==== Input data ====

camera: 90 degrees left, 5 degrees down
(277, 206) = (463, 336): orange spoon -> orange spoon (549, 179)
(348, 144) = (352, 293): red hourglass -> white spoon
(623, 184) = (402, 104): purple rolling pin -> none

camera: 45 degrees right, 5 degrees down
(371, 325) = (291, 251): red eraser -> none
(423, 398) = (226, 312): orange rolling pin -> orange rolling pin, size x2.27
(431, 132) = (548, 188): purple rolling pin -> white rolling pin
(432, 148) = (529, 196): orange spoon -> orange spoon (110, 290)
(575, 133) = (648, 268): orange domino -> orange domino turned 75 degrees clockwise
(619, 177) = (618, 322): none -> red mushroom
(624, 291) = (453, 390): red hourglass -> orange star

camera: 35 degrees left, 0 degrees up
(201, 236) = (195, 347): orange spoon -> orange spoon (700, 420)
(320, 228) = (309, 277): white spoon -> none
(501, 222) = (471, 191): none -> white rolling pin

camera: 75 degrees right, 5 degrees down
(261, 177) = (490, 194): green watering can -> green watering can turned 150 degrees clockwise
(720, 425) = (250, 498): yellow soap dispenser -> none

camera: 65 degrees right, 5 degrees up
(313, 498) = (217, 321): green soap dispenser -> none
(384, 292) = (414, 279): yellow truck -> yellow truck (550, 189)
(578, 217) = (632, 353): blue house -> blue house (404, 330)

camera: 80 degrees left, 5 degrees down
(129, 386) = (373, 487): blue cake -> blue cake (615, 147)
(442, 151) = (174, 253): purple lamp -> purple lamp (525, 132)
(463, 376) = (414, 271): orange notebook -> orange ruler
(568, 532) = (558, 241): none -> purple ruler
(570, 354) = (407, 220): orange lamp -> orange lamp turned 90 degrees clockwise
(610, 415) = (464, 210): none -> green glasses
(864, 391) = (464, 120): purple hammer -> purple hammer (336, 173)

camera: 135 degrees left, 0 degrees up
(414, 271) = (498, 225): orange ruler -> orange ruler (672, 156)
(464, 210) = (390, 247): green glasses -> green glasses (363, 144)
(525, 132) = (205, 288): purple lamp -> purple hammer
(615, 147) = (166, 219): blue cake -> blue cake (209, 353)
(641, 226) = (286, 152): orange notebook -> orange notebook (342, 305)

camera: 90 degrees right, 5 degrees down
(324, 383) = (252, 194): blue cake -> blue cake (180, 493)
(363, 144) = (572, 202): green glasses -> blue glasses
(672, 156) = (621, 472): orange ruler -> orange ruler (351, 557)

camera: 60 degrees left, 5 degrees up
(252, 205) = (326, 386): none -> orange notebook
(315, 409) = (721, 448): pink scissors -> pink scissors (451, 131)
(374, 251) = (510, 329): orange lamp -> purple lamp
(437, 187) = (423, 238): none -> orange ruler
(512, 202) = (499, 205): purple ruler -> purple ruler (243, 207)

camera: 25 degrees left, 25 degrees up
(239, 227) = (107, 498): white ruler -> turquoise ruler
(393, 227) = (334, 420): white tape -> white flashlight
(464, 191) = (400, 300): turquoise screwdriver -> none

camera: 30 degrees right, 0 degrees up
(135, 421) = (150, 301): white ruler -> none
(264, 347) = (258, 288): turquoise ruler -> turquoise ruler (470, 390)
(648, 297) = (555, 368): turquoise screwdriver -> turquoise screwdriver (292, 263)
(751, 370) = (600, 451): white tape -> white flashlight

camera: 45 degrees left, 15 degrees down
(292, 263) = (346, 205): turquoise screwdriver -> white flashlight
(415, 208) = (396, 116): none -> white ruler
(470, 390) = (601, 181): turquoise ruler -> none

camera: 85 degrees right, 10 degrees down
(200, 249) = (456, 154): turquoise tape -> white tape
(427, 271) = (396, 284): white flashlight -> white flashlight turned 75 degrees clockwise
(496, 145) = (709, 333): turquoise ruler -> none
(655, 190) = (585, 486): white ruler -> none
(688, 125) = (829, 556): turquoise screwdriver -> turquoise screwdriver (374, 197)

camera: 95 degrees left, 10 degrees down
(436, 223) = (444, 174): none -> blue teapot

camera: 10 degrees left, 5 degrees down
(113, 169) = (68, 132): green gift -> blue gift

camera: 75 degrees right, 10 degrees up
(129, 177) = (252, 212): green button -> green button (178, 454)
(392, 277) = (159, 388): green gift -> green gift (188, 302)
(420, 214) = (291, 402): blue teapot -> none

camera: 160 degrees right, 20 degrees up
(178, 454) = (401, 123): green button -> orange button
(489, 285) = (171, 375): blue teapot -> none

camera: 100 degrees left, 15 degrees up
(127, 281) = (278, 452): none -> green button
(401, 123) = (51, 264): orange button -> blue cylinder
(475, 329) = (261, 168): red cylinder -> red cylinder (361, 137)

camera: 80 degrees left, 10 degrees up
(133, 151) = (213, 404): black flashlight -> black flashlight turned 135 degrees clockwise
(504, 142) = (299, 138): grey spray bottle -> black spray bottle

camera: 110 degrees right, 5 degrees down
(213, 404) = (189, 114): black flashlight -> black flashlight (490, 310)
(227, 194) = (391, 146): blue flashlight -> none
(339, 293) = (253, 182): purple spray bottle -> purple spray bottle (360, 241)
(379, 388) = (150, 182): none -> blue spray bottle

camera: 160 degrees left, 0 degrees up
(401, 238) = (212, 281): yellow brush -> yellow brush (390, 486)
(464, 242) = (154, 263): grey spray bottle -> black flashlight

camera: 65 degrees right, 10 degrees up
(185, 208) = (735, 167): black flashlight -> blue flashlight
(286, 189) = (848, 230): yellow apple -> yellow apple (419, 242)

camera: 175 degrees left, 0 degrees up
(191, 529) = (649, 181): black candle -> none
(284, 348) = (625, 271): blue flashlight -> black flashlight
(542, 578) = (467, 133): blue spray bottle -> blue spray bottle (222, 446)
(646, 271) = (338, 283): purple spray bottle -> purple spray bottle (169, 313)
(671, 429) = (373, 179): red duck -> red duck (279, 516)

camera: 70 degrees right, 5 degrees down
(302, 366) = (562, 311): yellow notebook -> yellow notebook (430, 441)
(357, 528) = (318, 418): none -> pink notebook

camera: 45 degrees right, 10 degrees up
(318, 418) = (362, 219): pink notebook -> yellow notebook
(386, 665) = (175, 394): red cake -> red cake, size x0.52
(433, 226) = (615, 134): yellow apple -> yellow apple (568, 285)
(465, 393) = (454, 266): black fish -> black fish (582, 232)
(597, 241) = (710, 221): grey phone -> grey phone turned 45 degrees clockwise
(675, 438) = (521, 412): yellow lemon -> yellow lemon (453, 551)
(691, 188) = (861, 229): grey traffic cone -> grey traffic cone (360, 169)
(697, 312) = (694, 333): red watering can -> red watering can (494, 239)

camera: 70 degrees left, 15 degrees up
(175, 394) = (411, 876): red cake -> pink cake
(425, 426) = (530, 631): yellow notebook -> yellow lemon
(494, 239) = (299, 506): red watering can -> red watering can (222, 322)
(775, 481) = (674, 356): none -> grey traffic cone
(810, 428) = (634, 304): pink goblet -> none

====

#### Exercise aim
Your response should be the lines of the entries above that include the string "lemon".

#### Final answer
(675, 438) = (521, 412): yellow lemon -> yellow lemon (453, 551)
(425, 426) = (530, 631): yellow notebook -> yellow lemon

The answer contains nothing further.